Task — Give the listing again in full and exactly, apart from its pictures.
══ Material provided ══
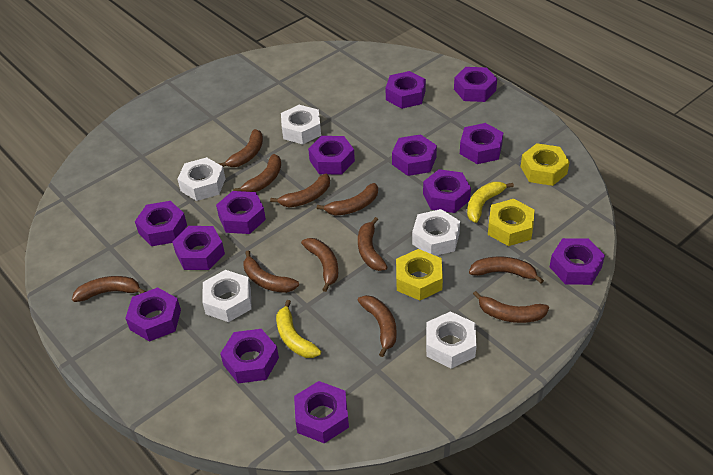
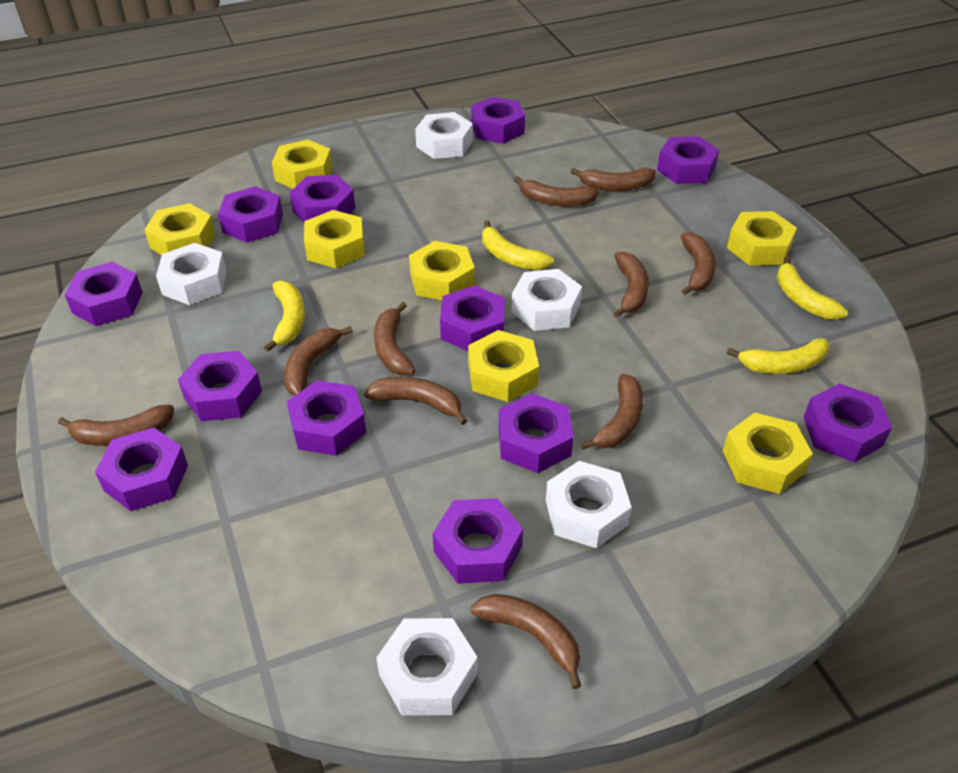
brown banana: 11 -> 10
purple nut: 13 -> 12
yellow banana: 2 -> 4
yellow nut: 3 -> 7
═══
Solution for this exercise —
brown banana: 11 -> 10
purple nut: 13 -> 12
yellow banana: 2 -> 4
yellow nut: 3 -> 7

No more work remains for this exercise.